§ CHALLENGE: Identify every line in the material that contains the string "ottava", and copy each of those lines. Case matters.

§ TASK MATERIAL:
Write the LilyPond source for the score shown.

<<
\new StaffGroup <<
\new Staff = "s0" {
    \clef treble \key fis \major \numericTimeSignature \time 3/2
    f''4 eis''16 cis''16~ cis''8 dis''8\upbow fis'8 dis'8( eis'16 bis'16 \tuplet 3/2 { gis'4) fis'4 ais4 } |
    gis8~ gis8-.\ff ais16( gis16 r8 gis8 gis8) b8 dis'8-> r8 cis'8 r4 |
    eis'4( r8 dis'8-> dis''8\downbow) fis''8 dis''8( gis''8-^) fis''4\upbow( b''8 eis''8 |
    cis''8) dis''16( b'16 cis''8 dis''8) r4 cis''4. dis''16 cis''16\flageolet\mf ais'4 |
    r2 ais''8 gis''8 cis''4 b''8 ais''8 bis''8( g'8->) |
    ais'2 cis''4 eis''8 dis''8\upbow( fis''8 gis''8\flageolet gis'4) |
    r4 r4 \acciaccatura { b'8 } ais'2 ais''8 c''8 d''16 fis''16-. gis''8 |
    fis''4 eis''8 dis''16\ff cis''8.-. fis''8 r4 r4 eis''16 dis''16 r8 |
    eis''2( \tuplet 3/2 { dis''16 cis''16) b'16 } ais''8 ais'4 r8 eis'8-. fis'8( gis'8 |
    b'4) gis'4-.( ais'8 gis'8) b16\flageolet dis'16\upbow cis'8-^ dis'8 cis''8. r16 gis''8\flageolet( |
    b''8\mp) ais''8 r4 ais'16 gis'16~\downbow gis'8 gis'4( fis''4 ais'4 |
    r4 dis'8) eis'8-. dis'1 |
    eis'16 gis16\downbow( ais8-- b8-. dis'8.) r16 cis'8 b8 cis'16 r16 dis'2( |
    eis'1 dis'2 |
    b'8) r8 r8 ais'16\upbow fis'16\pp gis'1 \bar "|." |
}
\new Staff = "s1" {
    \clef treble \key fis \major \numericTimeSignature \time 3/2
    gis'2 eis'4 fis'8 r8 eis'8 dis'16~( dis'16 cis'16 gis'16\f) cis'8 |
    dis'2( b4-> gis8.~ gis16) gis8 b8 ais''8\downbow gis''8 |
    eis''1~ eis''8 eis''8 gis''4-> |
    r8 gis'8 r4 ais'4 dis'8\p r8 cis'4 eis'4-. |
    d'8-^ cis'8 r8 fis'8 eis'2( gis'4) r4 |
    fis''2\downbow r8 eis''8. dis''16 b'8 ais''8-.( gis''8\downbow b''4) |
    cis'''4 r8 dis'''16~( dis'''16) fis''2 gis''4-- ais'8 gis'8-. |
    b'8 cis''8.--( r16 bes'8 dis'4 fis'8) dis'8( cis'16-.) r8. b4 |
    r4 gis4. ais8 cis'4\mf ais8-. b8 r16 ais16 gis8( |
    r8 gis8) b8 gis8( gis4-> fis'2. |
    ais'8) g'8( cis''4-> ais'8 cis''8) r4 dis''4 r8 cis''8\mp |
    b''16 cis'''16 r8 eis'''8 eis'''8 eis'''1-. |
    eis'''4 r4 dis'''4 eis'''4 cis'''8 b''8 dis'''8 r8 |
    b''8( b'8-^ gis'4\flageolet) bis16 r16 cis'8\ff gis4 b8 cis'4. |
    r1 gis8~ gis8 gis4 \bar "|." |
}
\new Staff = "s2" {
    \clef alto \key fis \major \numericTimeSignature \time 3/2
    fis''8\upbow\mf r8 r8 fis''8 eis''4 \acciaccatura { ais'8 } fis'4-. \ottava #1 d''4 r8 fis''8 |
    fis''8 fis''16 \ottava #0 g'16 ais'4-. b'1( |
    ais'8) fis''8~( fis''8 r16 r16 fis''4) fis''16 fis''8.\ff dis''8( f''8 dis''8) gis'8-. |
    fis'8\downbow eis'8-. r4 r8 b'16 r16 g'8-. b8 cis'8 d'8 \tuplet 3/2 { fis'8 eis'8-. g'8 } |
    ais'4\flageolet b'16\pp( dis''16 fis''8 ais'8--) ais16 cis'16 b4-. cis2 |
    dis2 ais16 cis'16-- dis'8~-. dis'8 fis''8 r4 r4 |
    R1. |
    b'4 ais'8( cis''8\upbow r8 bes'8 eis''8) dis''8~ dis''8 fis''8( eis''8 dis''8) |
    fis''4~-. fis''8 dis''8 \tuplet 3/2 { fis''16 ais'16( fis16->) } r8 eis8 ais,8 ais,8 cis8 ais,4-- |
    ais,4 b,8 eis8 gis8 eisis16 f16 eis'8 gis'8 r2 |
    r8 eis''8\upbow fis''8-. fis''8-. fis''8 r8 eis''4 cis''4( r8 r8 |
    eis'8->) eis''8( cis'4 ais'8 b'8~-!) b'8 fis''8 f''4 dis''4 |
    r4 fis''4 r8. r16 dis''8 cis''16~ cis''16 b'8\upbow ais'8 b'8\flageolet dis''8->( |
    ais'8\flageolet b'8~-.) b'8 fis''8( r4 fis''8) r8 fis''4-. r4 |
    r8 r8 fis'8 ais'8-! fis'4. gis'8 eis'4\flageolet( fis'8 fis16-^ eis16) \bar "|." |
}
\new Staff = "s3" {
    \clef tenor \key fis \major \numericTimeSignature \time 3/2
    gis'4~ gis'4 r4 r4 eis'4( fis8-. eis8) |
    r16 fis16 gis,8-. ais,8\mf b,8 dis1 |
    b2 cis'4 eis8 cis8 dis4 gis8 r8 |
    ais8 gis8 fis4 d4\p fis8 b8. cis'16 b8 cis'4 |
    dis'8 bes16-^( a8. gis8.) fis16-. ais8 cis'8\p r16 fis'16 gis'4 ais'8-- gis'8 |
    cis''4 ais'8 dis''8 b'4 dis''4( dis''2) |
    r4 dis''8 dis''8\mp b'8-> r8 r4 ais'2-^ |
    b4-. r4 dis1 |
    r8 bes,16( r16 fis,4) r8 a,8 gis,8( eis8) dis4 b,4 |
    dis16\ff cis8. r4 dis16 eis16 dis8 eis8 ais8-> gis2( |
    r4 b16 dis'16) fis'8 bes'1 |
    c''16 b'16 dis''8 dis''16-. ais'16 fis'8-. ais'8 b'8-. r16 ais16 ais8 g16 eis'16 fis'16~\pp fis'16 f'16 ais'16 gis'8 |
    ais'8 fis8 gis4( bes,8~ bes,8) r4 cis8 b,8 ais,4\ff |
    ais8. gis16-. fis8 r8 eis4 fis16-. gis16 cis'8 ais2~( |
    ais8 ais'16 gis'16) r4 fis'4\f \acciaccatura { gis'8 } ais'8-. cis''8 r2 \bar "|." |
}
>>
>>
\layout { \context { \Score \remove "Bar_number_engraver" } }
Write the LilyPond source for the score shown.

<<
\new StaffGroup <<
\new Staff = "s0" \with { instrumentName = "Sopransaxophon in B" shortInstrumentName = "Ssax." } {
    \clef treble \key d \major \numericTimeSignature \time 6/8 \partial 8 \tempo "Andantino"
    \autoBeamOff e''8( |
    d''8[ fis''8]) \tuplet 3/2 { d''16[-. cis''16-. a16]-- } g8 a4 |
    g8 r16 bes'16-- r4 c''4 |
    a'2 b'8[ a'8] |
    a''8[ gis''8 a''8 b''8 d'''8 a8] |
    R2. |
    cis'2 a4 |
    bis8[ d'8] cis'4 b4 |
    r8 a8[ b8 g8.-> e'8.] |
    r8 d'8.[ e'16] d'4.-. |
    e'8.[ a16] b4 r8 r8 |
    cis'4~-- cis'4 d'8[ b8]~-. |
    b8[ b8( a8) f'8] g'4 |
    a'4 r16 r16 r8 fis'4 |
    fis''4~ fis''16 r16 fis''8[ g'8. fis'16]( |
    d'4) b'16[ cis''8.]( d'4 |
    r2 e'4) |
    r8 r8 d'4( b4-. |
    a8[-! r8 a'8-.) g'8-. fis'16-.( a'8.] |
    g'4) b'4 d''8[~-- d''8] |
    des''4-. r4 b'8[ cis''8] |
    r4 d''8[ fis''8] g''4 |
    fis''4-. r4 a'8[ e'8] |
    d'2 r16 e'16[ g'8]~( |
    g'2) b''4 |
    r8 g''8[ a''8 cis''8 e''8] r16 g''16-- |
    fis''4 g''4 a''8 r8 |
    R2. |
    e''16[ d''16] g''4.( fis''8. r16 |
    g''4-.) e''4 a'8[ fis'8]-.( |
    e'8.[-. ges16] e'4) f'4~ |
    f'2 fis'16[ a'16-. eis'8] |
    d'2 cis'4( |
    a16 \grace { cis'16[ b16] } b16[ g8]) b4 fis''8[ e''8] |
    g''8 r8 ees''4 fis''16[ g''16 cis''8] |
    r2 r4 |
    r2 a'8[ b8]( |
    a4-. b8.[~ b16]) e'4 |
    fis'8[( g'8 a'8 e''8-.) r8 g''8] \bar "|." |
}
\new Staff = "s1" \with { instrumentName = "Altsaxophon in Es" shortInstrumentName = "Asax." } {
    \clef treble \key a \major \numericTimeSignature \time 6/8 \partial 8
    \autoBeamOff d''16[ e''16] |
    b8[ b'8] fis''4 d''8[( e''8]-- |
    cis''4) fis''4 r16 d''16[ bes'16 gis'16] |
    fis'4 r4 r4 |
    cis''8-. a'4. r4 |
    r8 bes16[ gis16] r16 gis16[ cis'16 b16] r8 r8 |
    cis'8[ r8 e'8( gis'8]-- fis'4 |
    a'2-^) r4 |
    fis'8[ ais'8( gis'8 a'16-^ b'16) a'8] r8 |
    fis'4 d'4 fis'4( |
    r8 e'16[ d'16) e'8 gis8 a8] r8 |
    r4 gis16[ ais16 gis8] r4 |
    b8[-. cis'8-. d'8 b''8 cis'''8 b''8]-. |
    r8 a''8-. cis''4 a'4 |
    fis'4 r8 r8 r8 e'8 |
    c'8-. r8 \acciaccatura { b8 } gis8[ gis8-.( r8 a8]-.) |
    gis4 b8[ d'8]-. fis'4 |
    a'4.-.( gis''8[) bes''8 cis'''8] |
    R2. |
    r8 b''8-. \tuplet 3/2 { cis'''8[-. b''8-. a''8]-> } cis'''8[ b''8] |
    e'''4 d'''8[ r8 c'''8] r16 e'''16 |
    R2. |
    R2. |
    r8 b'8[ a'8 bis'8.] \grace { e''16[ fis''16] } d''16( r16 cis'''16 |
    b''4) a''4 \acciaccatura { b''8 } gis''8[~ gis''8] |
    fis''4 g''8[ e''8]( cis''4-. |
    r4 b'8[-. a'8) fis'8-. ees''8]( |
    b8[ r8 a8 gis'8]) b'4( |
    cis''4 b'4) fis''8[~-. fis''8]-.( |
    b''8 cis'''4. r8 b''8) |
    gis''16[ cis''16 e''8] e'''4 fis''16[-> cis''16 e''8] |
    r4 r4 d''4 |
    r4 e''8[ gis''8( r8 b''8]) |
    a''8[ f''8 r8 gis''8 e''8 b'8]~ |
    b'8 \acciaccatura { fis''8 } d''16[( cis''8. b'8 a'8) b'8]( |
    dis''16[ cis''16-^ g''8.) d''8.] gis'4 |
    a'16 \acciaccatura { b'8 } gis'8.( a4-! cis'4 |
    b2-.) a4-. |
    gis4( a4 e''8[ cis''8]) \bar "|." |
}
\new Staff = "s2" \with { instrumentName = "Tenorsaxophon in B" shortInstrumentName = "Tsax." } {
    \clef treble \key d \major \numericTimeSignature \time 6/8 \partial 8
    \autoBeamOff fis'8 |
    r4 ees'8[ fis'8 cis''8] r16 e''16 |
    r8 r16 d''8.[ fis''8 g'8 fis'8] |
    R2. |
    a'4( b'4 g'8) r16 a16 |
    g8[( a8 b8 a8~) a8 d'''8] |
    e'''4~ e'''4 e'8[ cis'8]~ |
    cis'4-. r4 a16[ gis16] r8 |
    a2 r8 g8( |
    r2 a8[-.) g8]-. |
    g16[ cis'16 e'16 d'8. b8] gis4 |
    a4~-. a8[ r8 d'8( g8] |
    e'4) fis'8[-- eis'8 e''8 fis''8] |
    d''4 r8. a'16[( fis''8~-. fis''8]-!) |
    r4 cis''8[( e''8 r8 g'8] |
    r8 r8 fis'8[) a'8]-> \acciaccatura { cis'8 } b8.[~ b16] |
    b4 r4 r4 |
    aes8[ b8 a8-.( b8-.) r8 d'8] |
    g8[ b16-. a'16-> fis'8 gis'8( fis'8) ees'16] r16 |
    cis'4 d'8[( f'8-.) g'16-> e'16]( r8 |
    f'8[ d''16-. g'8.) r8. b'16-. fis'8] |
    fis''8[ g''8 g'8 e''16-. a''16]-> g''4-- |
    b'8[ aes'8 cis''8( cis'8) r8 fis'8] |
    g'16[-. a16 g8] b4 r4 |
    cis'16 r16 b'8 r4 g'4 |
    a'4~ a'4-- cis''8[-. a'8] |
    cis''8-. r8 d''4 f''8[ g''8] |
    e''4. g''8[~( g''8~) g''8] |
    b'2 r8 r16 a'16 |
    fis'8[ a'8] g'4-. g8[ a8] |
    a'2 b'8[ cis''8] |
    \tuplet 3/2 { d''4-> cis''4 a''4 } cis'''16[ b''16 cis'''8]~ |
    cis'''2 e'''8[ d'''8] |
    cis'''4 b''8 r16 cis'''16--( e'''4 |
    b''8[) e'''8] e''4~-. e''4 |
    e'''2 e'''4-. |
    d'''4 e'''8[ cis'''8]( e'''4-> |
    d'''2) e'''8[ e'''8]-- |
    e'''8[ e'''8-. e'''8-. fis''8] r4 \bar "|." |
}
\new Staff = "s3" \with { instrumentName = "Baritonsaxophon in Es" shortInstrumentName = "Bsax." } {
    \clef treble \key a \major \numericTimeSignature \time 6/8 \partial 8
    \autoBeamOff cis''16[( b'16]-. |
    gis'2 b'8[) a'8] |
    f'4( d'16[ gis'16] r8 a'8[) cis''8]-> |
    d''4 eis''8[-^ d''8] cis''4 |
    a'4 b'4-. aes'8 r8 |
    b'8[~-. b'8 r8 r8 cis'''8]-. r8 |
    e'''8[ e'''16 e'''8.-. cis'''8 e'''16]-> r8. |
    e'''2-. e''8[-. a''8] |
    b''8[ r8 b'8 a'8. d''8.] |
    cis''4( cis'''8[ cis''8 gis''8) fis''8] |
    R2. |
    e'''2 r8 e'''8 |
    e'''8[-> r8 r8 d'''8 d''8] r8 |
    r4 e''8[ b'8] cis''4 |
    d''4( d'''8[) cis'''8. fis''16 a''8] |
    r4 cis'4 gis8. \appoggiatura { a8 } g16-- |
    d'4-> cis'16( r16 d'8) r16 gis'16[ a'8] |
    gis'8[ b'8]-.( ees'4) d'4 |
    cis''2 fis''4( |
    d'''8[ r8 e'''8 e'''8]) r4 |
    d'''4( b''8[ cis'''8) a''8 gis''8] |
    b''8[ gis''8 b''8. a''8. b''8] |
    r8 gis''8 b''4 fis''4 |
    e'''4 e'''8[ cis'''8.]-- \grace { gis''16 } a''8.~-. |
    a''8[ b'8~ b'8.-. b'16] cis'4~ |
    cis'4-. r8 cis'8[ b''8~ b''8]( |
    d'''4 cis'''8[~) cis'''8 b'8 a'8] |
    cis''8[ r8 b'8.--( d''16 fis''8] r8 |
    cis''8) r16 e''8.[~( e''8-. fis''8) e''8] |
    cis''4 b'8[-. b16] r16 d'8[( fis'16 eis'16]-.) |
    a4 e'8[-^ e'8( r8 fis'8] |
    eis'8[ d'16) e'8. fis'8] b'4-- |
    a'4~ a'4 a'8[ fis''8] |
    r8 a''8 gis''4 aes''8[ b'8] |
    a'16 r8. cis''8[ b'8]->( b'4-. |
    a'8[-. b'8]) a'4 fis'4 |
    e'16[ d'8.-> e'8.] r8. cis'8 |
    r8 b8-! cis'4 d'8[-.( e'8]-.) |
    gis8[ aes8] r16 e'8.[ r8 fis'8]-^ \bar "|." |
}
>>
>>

§ SOLUTION FOR THIS EXERCISE:
    fis''8\upbow\mf r8 r8 fis''8 eis''4 \acciaccatura { ais'8 } fis'4-. \ottava #1 d''4 r8 fis''8 |
    fis''8 fis''16 \ottava #0 g'16 ais'4-. b'1( |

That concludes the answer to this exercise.